Change listing data:

----

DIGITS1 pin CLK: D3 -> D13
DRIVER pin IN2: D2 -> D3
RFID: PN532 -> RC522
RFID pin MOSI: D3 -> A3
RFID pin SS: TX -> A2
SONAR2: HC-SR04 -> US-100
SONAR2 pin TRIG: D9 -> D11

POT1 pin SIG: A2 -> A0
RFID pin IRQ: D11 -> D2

----

§ **Work request**: Retype the records in full. Keep every line identical to the original.

§ **Output**:
DIGITS1 pin CLK: D3 -> D13
DRIVER pin IN2: D2 -> D3
RFID: PN532 -> RC522
RFID pin MOSI: D3 -> A3
RFID pin SS: TX -> A2
SONAR2: HC-SR04 -> US-100
SONAR2 pin TRIG: D9 -> D11

POT1 pin SIG: A2 -> A0
RFID pin IRQ: D11 -> D2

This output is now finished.